╭─ INPUT MATERIAL

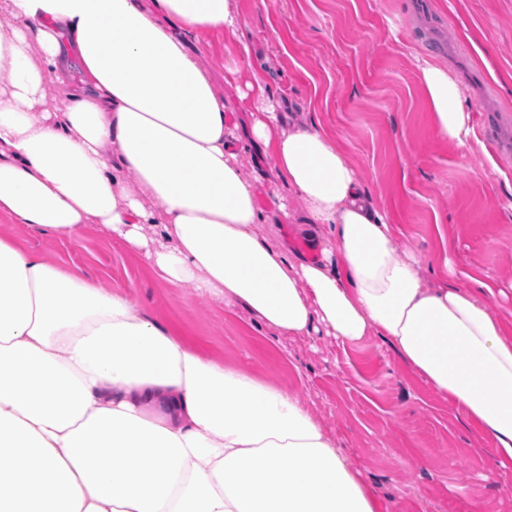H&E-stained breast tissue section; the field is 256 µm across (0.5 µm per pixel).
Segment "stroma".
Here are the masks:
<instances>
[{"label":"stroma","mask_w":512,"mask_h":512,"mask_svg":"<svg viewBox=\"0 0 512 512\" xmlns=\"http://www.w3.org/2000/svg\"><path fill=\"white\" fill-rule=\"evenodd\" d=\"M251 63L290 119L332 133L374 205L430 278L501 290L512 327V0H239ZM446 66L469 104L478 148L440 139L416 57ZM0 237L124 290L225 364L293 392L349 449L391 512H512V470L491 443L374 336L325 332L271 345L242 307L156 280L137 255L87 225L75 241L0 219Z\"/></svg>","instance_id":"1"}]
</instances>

╰─

STATED GOAL | Leave the pictures out and copy the rest of the data exactly.

OUTPUT BELOW |
H&E-stained breast tissue section; the field is 256 µm across (0.5 µm per pixel).
Segment "stroma".
Here are the masks:
<instances>
[{"label":"stroma","mask_w":512,"mask_h":512,"mask_svg":"<svg viewBox=\"0 0 512 512\" xmlns=\"http://www.w3.org/2000/svg\"><path fill=\"white\" fill-rule=\"evenodd\" d=\"M251 63L290 119L332 133L374 205L430 278L501 290L512 327V0H239ZM446 66L469 104L478 148L440 139L416 57ZM0 237L124 290L225 364L293 392L349 449L391 512H512V470L491 443L374 336L325 332L271 345L242 307L156 280L137 255L87 225L75 241L0 219Z\"/></svg>","instance_id":"1"}]
</instances>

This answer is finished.